EXERCISE PROMPT » For every entry that follows, return the words exactly and omit any picture.

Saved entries
+===+

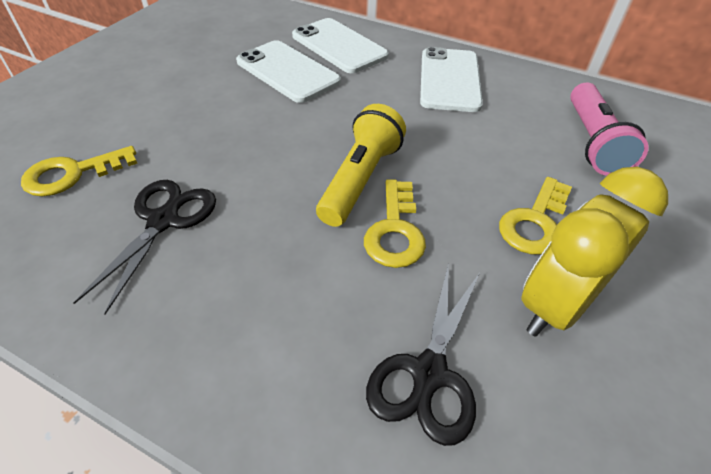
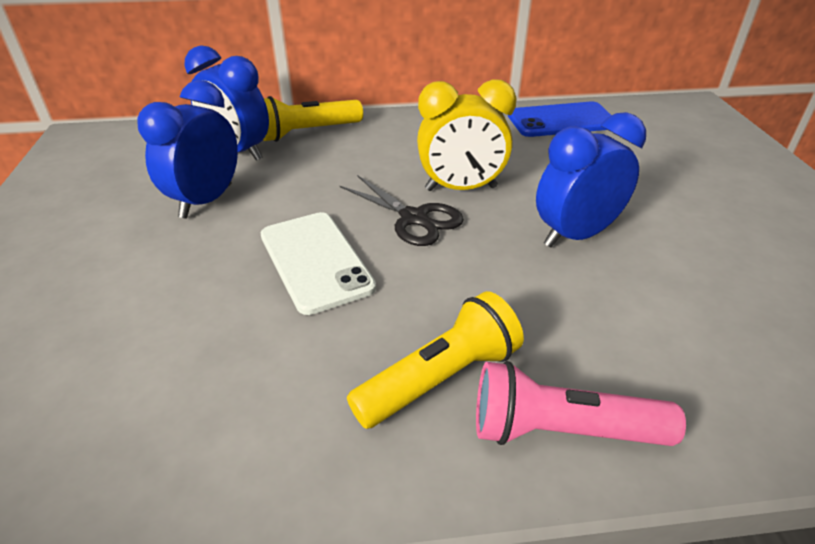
black scissors: 2 -> 1
blue clock: 0 -> 3
blue phone: 0 -> 1
white phone: 3 -> 1
yellow flashlight: 1 -> 2
yellow key: 3 -> 0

+===+

RESPONSE TO THE TASK »
black scissors: 2 -> 1
blue clock: 0 -> 3
blue phone: 0 -> 1
white phone: 3 -> 1
yellow flashlight: 1 -> 2
yellow key: 3 -> 0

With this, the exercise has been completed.